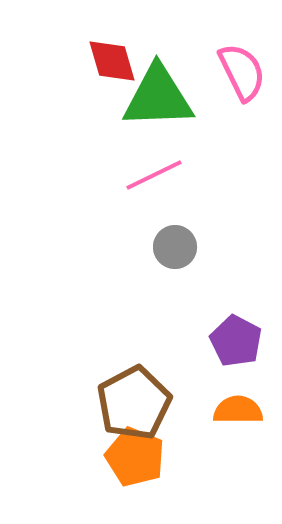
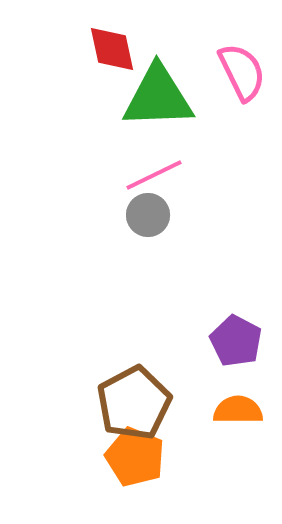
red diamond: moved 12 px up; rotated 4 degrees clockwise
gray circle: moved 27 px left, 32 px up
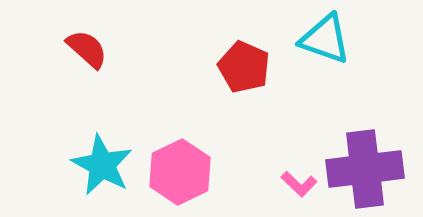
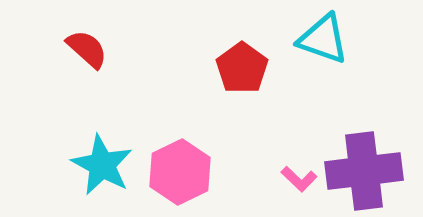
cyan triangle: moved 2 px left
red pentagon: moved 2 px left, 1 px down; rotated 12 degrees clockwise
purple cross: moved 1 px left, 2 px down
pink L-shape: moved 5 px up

========================

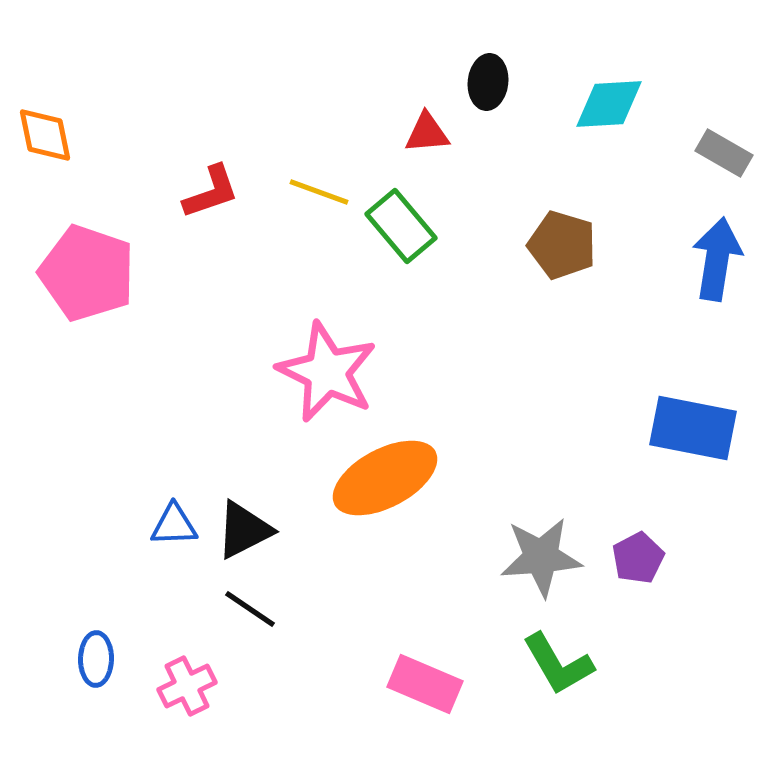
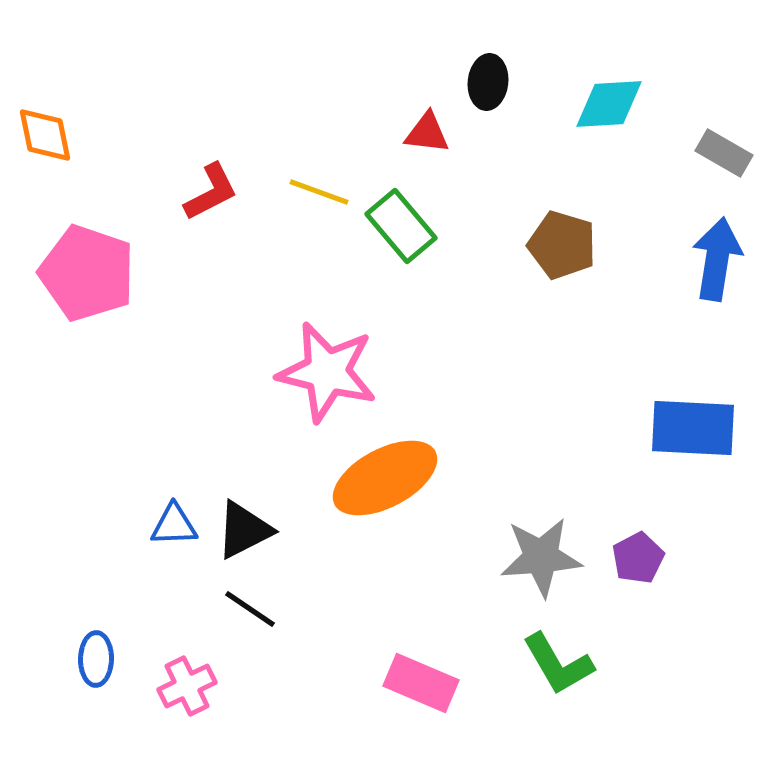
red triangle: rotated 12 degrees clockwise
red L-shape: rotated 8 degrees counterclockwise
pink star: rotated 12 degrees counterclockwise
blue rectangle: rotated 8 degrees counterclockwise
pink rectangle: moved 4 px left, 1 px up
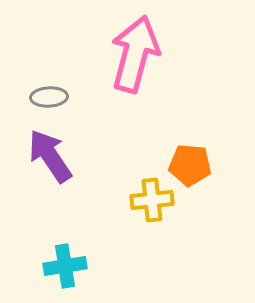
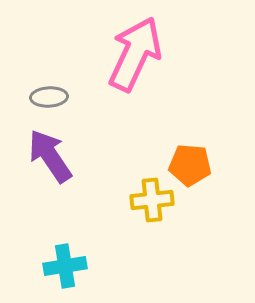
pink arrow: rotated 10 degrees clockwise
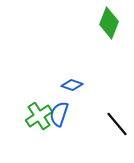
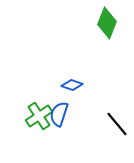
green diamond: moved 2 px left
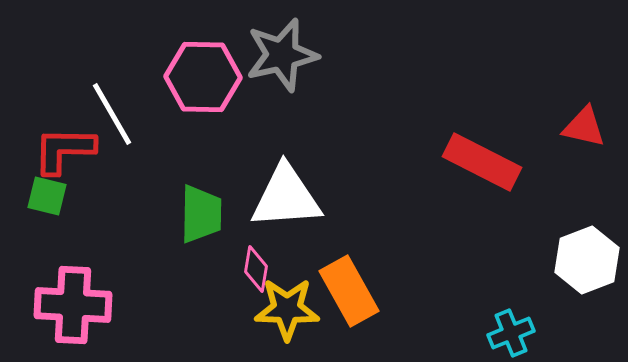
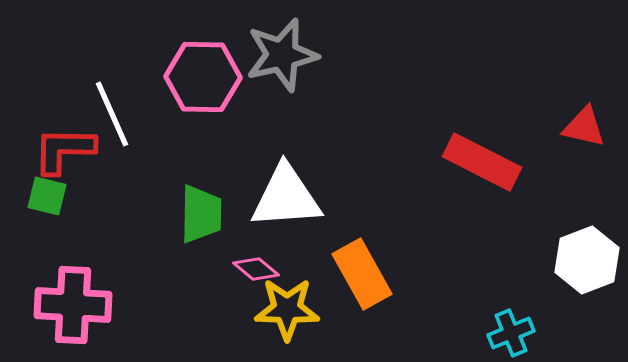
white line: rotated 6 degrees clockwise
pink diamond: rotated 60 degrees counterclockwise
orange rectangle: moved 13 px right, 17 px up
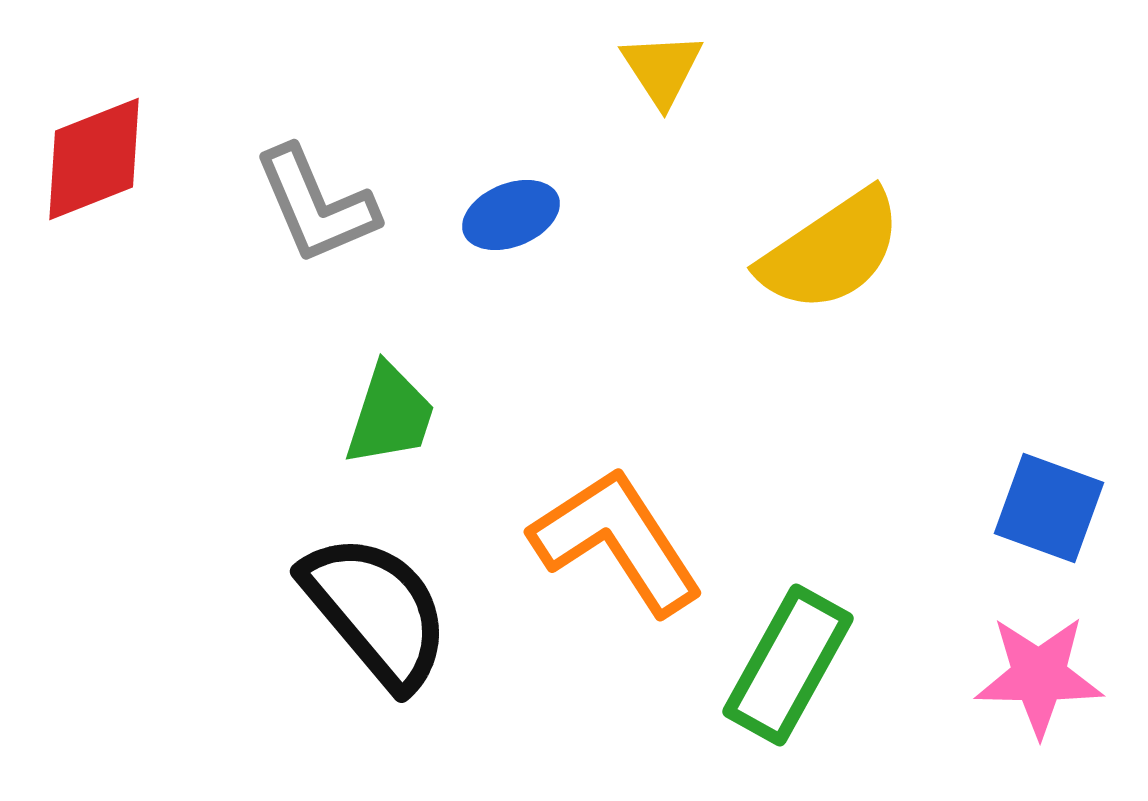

========================

*Exercise*
Your answer should be a single number: how many lines of the material contain the word "left".

*Response box*
6